Give the number of lines below that contain the string "cyan", and no other text.

═════ The data ═════

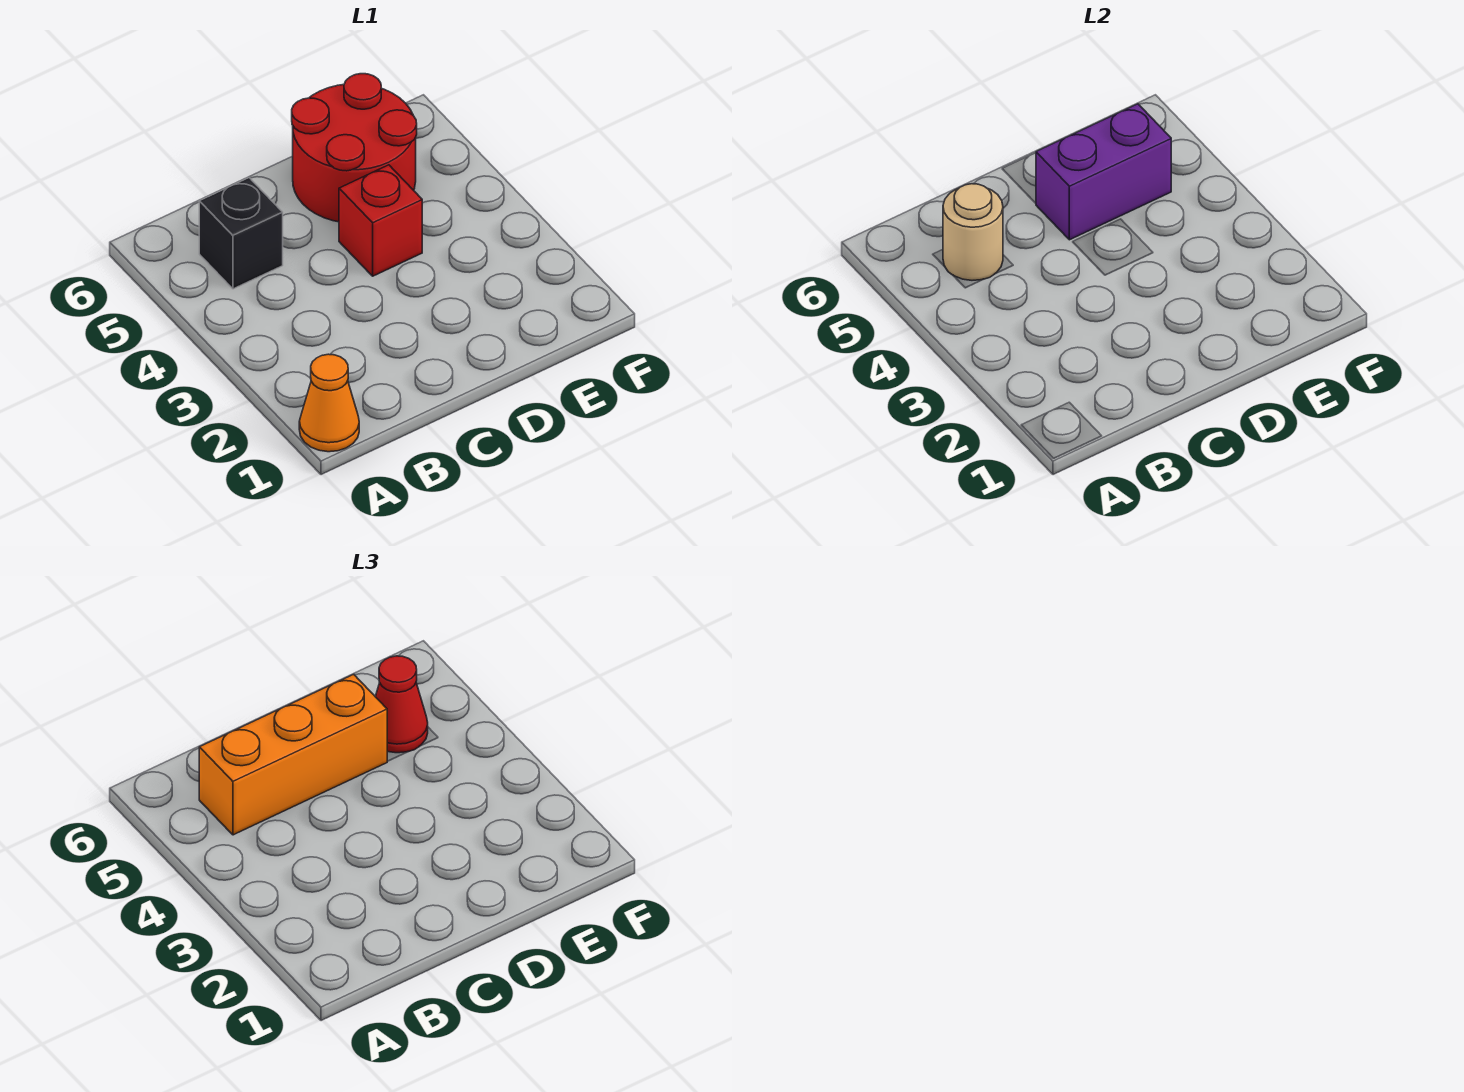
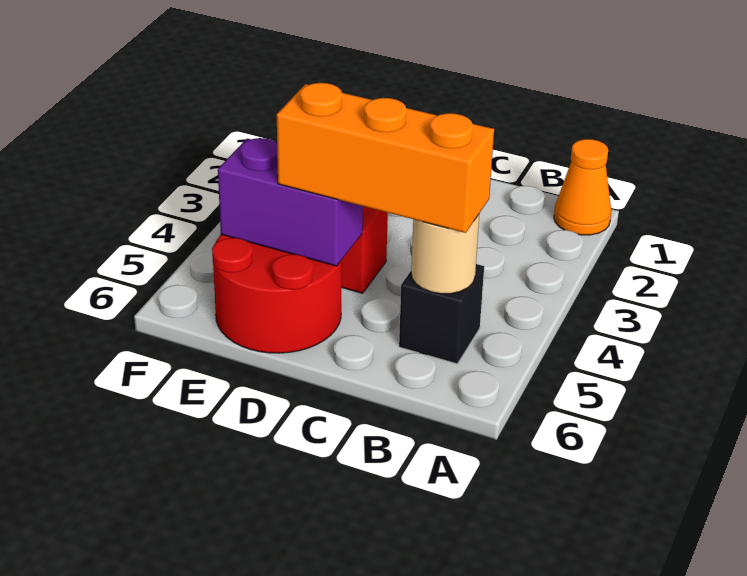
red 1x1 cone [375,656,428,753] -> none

═════
═════ The data ═════

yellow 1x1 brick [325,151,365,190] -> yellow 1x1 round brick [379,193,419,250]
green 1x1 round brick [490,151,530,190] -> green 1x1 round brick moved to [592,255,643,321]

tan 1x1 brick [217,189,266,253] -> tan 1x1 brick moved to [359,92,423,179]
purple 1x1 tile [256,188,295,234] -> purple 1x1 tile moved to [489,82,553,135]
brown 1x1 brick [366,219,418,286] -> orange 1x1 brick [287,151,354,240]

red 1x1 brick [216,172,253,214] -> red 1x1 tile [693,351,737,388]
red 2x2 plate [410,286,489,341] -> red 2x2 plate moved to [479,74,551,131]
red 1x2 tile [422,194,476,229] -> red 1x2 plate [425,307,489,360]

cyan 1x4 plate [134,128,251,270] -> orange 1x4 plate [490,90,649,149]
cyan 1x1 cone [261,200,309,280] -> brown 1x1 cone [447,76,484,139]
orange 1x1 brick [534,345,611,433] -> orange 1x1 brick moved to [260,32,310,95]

═════

__Completed exercise__:
2